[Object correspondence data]
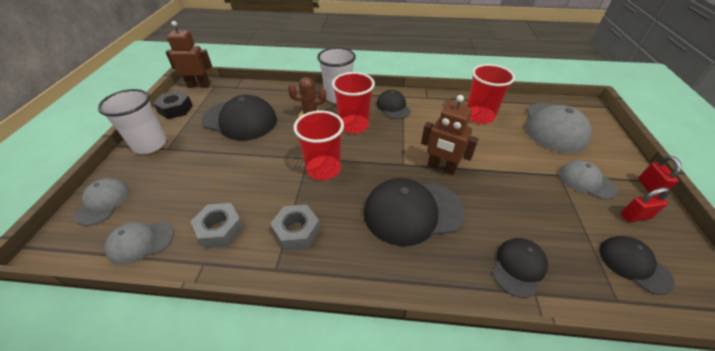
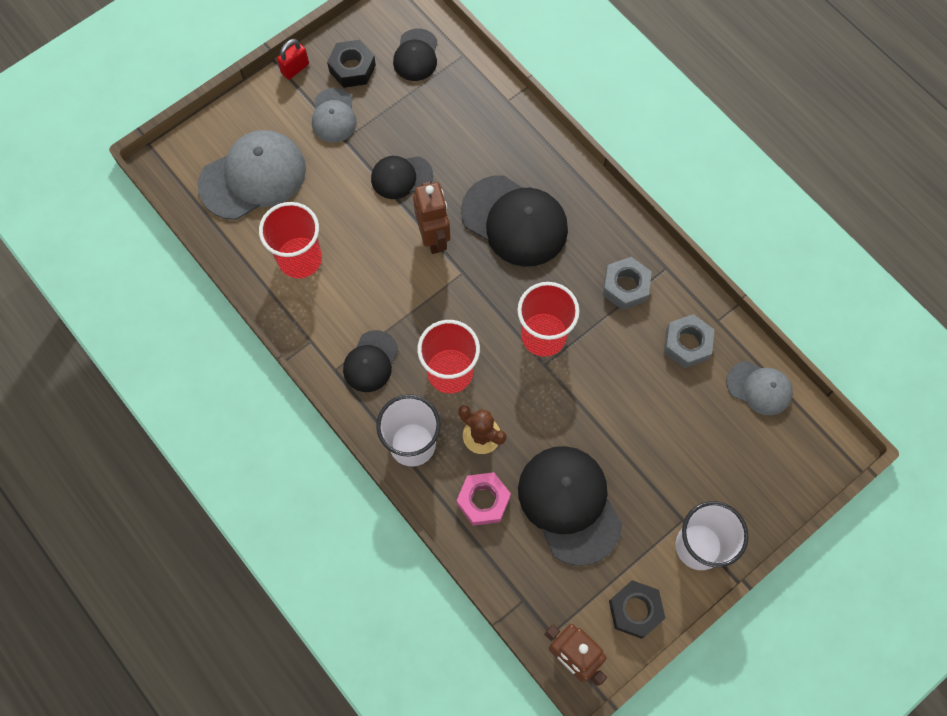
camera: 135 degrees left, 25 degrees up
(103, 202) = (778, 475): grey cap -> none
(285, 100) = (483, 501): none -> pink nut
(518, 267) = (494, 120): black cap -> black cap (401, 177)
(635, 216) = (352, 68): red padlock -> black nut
* * *
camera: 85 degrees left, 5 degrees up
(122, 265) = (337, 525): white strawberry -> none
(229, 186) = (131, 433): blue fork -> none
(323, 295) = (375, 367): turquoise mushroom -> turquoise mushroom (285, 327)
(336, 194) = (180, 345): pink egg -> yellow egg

ABOUT THIS TASK » Repeat exactly the lines above from the one with "(323, 295) = (375, 367): turquoise" up to and including the one with "(336, 194) = (180, 345): pink". No other line belongs in the reply.

SOLUTION TO THIS TASK »
(323, 295) = (375, 367): turquoise mushroom -> turquoise mushroom (285, 327)
(336, 194) = (180, 345): pink egg -> yellow egg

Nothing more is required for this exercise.